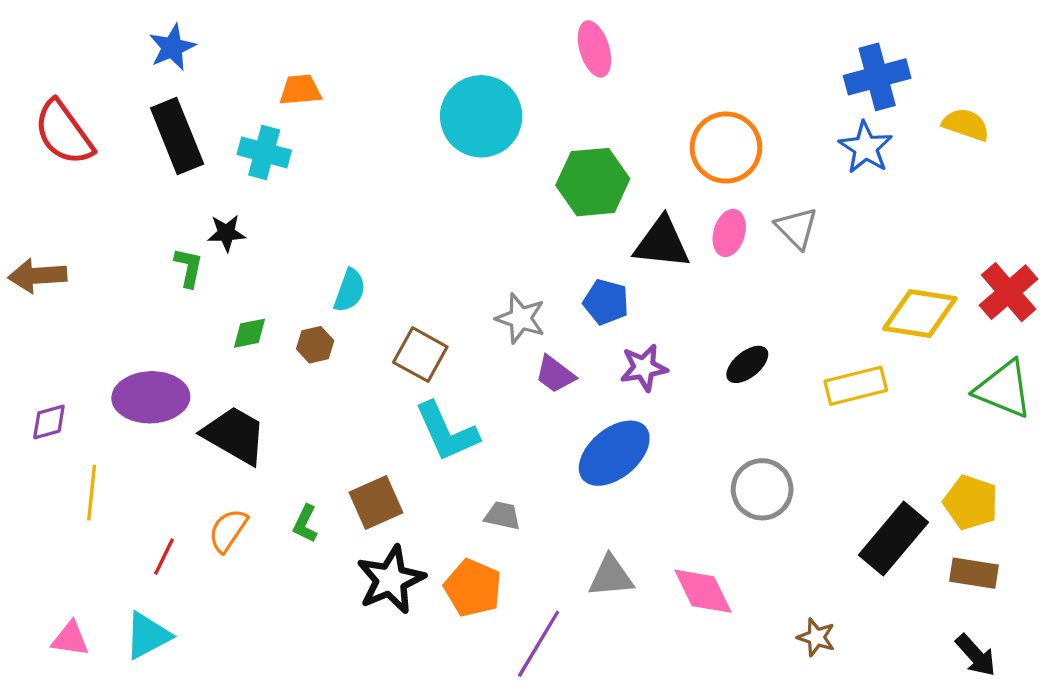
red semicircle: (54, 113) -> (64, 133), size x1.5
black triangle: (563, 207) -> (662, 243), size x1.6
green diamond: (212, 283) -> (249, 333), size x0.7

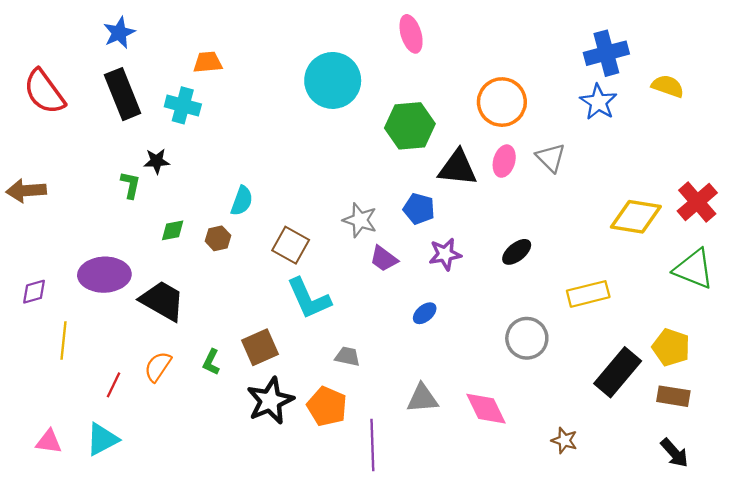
yellow rectangle: (856, 386) -> (588, 294), moved
blue ellipse: (614, 453) -> (425, 313), size x0.5
purple line: (539, 644) -> (372, 445), turned -33

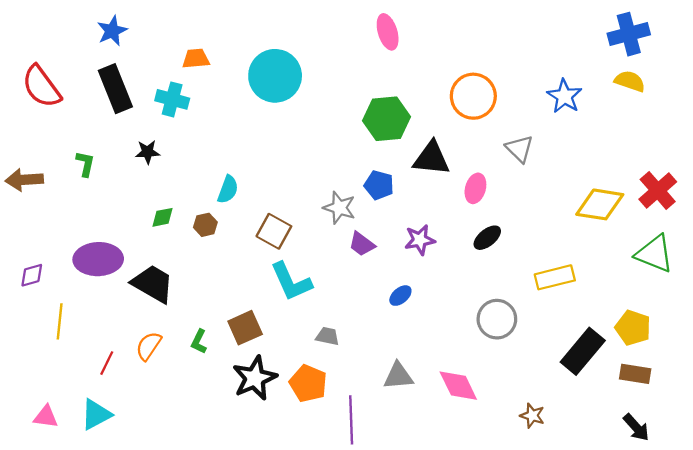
blue cross: (606, 53) -> (629, 34), moved
cyan circle: (333, 80) -> (275, 76), moved
pink ellipse: (504, 161) -> (475, 188), moved
green L-shape: (131, 185) -> (85, 164), moved
blue pentagon: (419, 209) -> (379, 185), moved

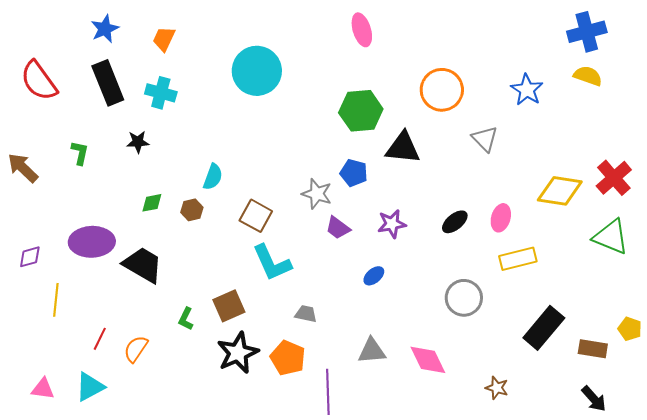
orange trapezoid: (196, 59) -> (164, 39), moved, turned -60
brown arrow: (24, 180) -> (23, 168), turned 48
pink ellipse: (475, 188) -> (501, 218), moved
yellow pentagon: (633, 328) -> (630, 329), moved, size x0.7
orange semicircle: (149, 346) -> (136, 349), moved

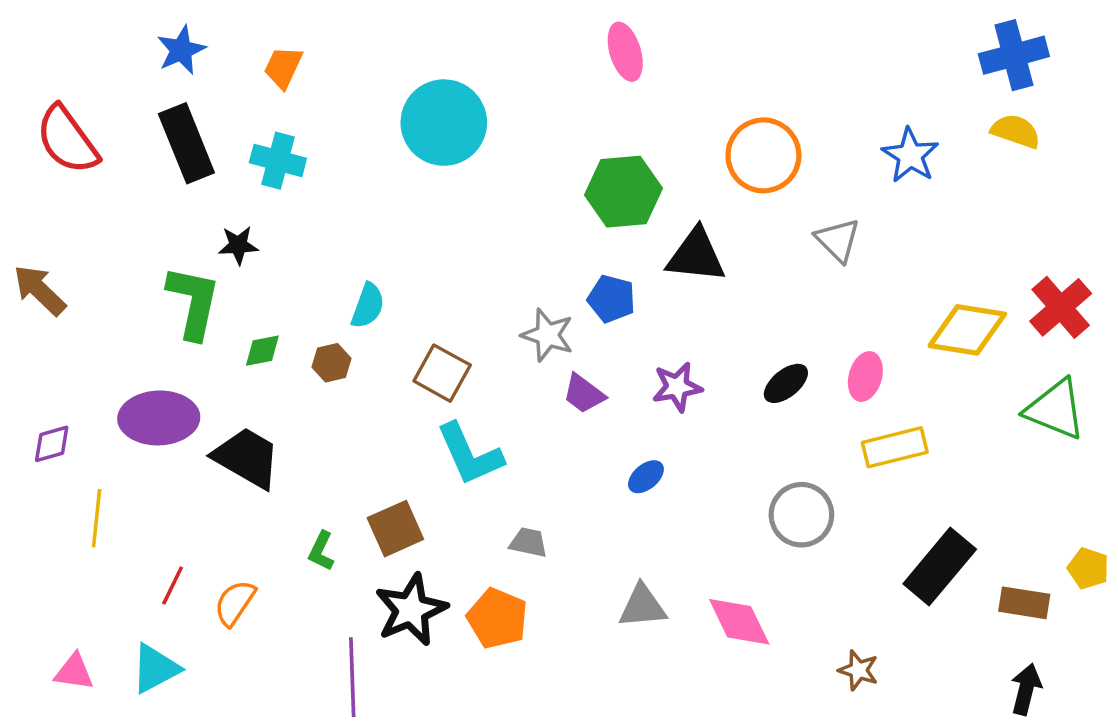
green L-shape: (80, 153) -> (193, 302), moved, size x1.8
purple line: (328, 392) -> (352, 677), moved
black arrow: (594, 399) -> (1026, 689), turned -124

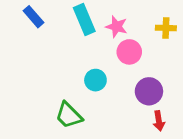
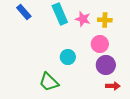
yellow cross: (166, 28) -> (105, 20), moved
pink circle: (129, 52) -> (100, 44), moved
red arrow: (159, 121) -> (113, 86), turned -80

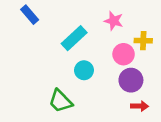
cyan rectangle: (60, 14) -> (74, 38), moved, turned 70
pink star: (83, 19) -> (114, 21), moved
yellow cross: (105, 20) -> (143, 41), moved

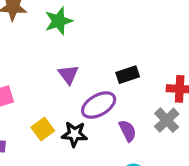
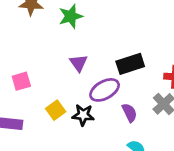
black rectangle: (128, 75) -> (130, 64), size x1.4

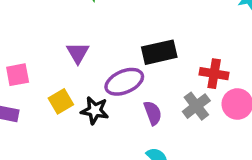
purple triangle: (79, 63) -> (78, 53), moved
pink square: (21, 81) -> (18, 75), moved

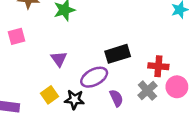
pink square: (18, 75) -> (17, 36), moved

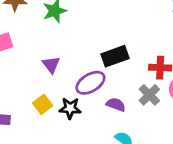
purple semicircle: (116, 98) -> (116, 105), turned -42

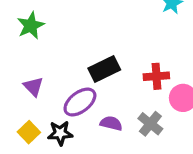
gray cross: (149, 95) -> (150, 124), moved

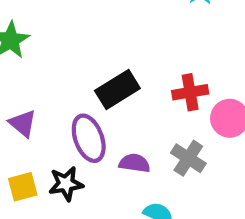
purple ellipse: (80, 102) -> (89, 138), turned -68
yellow square: (29, 132) -> (23, 187), turned 35

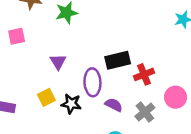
red cross: (190, 92) -> (144, 74), moved, turned -30
yellow square: (23, 187) -> (46, 97), turned -30

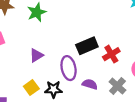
purple triangle: (58, 62) -> (36, 55), turned 40

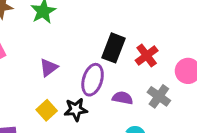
black rectangle: (87, 46) -> (113, 48), turned -40
purple ellipse: (69, 68) -> (93, 80), turned 35

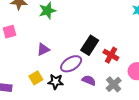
red cross: (147, 56) -> (111, 55), turned -35
purple ellipse: (93, 80) -> (71, 64), turned 30

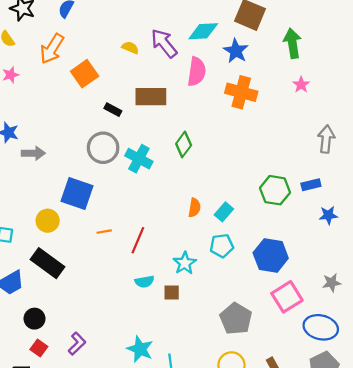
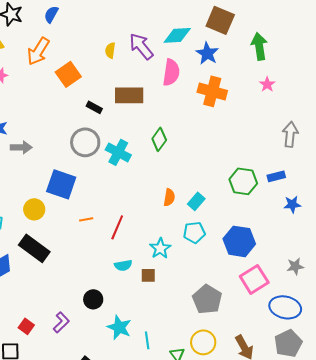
yellow semicircle: (130, 48) -> (110, 50), turned -105
black circle: (34, 319) -> (93, 299), moved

┄┄┄┄┄┄┄┄┄┄

PROBLEM DESCRIPTION: In the records above, copy exactly everything from the line that has "orange trapezoid: (196, 59)" down to the line that has "purple ellipse: (69, 68)", both ends included, and leave out the pictures.

RESULT OF THIS EXERCISE:
orange trapezoid: (196, 59) -> (164, 39), moved, turned -60
brown arrow: (24, 180) -> (23, 168), turned 48
pink ellipse: (475, 188) -> (501, 218), moved
yellow pentagon: (633, 328) -> (630, 329), moved, size x0.7
orange semicircle: (149, 346) -> (136, 349), moved

green L-shape: (80, 153) -> (193, 302), moved, size x1.8
purple line: (328, 392) -> (352, 677), moved
black arrow: (594, 399) -> (1026, 689), turned -124

yellow cross: (166, 28) -> (105, 20), moved
pink circle: (129, 52) -> (100, 44), moved
red arrow: (159, 121) -> (113, 86), turned -80

cyan rectangle: (60, 14) -> (74, 38), moved, turned 70
pink star: (83, 19) -> (114, 21), moved
yellow cross: (105, 20) -> (143, 41), moved

black rectangle: (128, 75) -> (130, 64), size x1.4

purple triangle: (79, 63) -> (78, 53), moved
pink square: (21, 81) -> (18, 75), moved

pink square: (18, 75) -> (17, 36), moved

purple semicircle: (116, 98) -> (116, 105), turned -42

gray cross: (149, 95) -> (150, 124), moved

purple ellipse: (80, 102) -> (89, 138), turned -68
yellow square: (29, 132) -> (23, 187), turned 35

red cross: (190, 92) -> (144, 74), moved, turned -30
yellow square: (23, 187) -> (46, 97), turned -30

purple triangle: (58, 62) -> (36, 55), turned 40

black rectangle: (87, 46) -> (113, 48), turned -40
purple ellipse: (69, 68) -> (93, 80), turned 35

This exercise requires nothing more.